== Problem statement ==
Return all lines of the records that contain the word "trapezoid".

(Records from a dataset)
[Start of section]

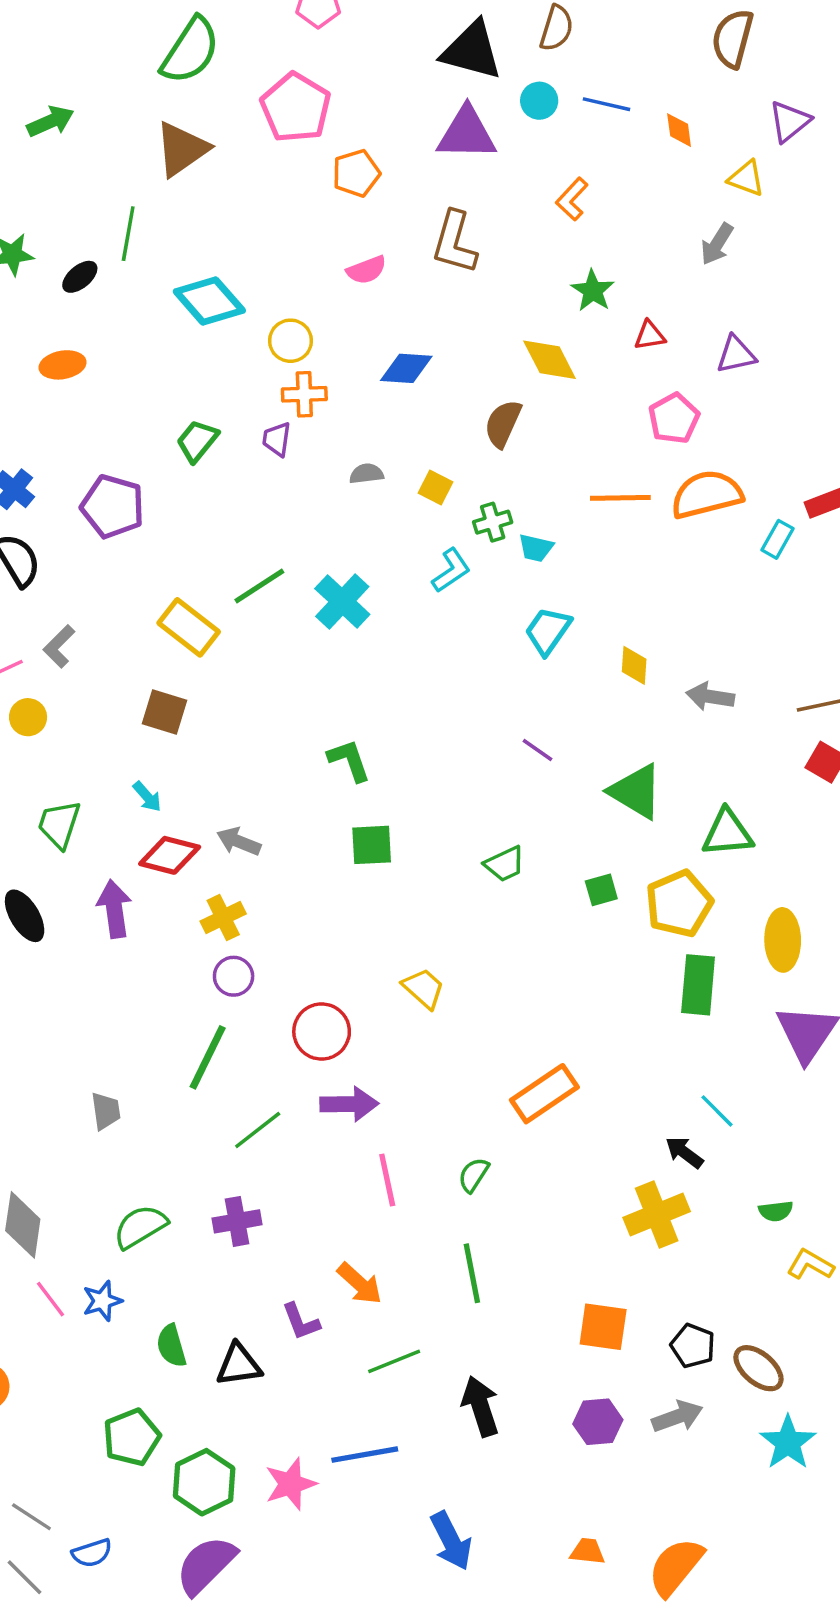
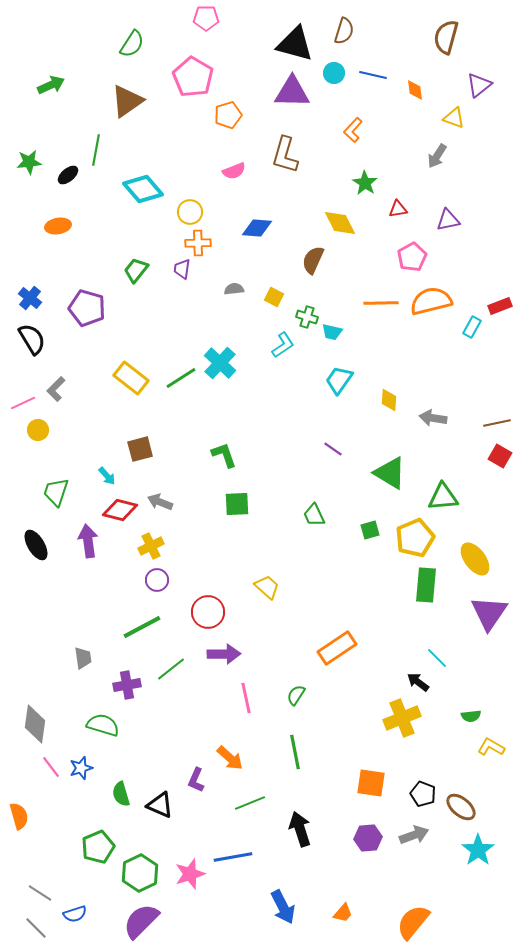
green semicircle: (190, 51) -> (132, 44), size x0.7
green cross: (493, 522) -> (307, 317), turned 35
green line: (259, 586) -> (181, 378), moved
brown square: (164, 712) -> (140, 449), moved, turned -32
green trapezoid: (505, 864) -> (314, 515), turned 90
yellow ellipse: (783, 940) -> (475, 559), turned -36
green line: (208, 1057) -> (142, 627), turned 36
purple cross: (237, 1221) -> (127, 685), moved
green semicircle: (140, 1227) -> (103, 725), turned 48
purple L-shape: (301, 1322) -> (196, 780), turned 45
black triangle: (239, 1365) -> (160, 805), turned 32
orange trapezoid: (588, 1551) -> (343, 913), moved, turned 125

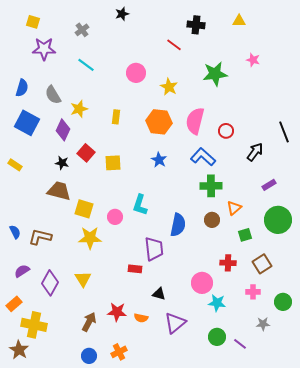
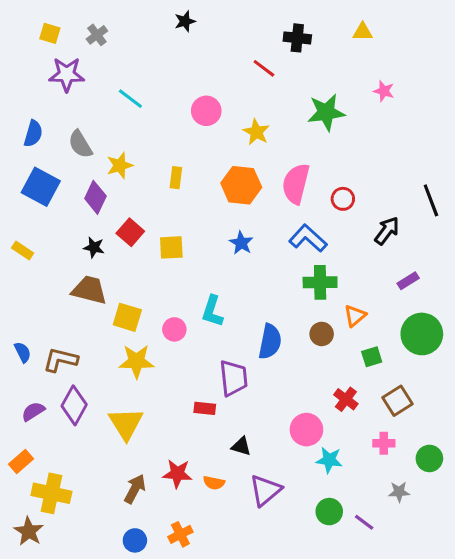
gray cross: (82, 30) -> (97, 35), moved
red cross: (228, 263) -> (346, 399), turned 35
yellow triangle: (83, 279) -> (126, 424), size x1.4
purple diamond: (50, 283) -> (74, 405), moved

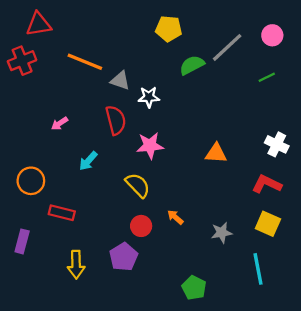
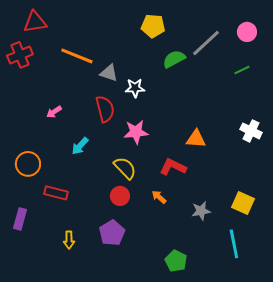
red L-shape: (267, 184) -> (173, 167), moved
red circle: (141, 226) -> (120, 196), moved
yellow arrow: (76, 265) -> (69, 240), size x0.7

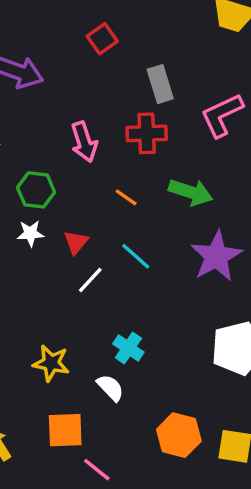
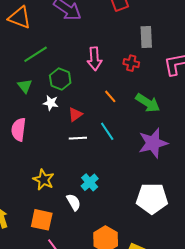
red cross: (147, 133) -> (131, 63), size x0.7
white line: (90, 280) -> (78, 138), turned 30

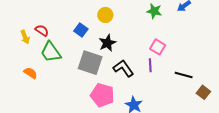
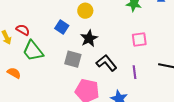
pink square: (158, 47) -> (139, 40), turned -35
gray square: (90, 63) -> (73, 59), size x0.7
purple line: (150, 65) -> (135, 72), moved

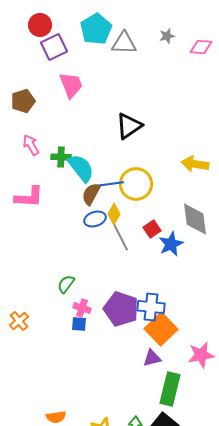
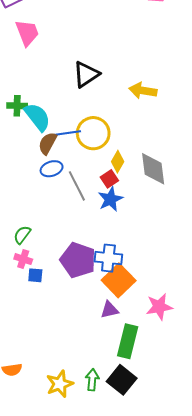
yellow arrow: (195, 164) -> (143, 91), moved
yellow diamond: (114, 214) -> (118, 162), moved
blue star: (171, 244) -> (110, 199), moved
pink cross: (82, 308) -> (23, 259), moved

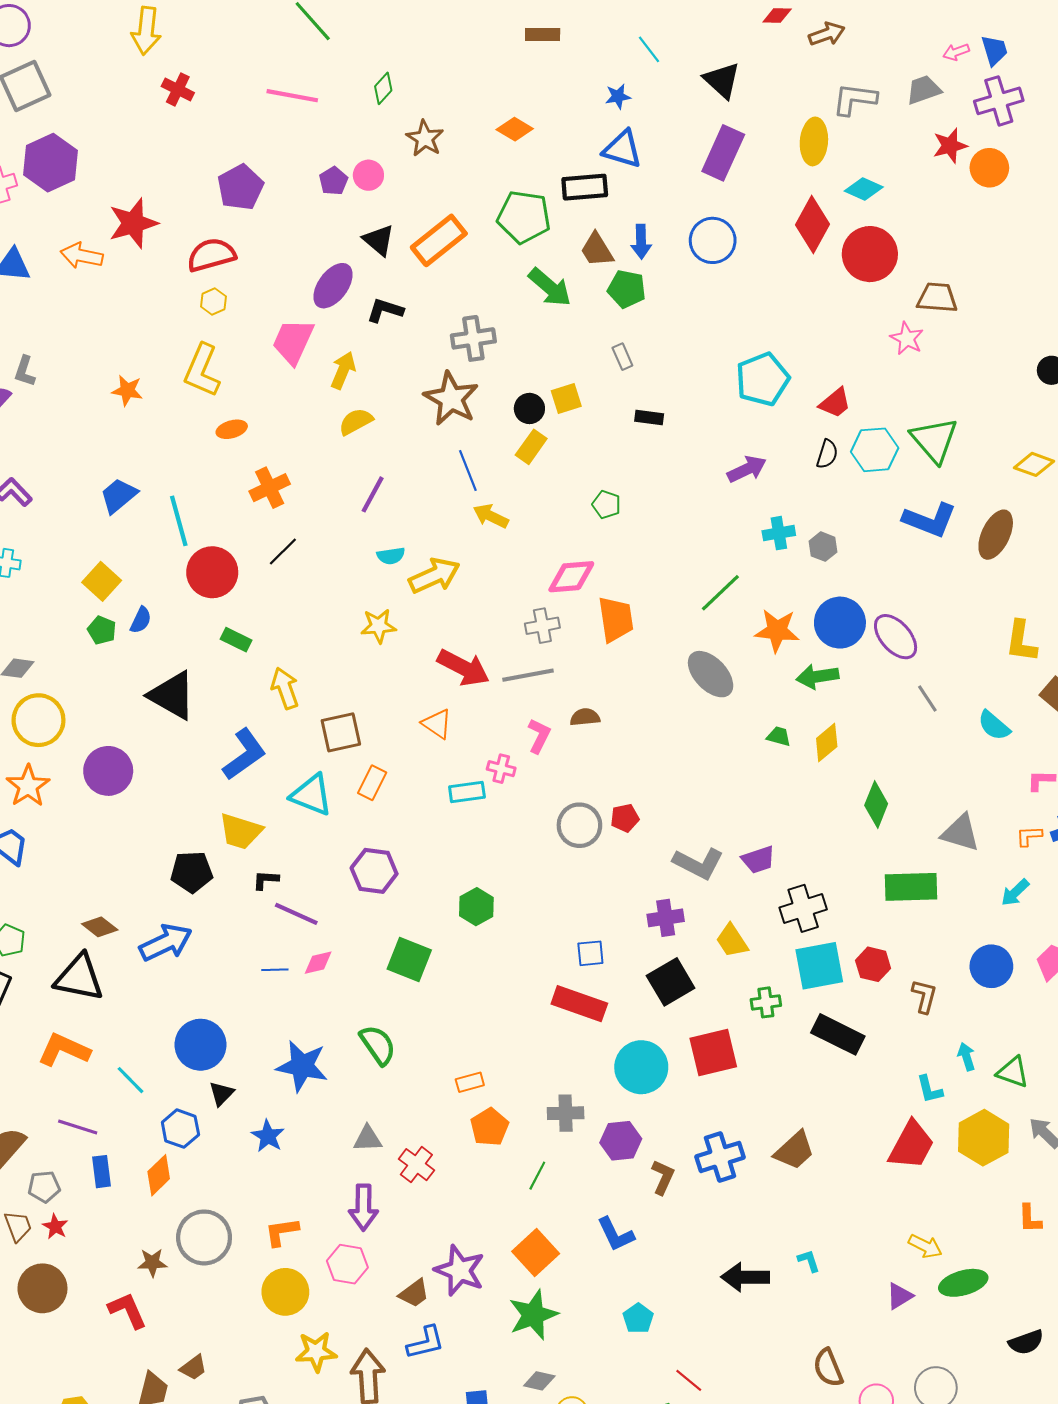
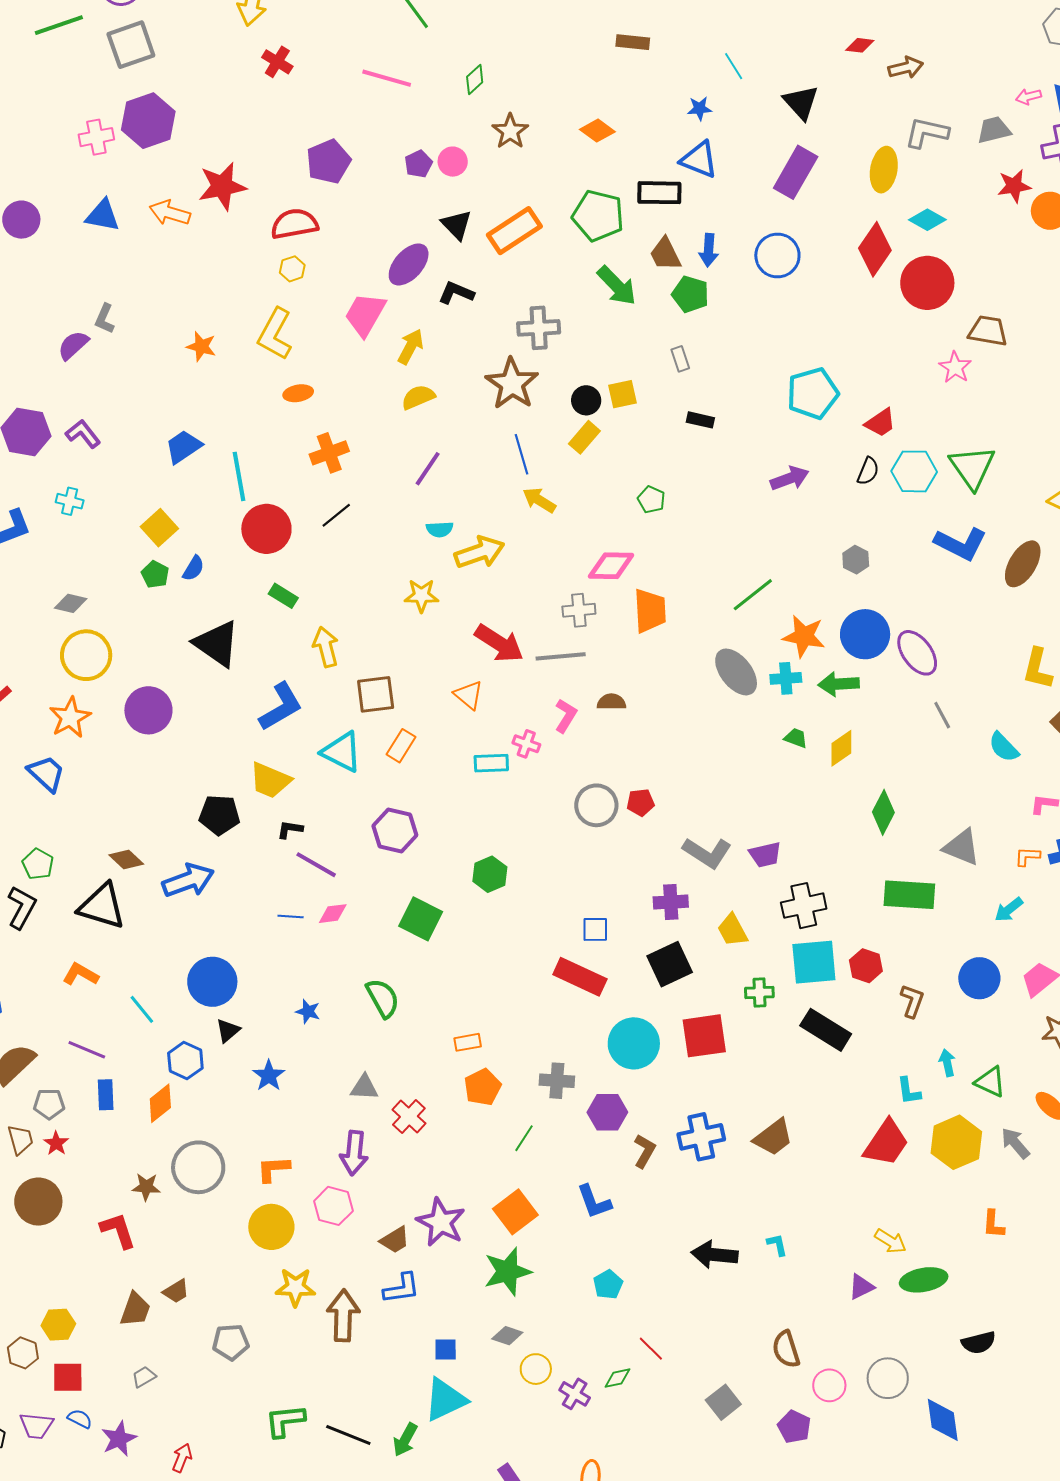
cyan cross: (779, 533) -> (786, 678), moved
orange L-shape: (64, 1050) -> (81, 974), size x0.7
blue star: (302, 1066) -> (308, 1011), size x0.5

[End of section]

== Answer to this problem ==
green trapezoid: (505, 864) -> (314, 515), turned 90
orange trapezoid: (588, 1551) -> (343, 913), moved, turned 125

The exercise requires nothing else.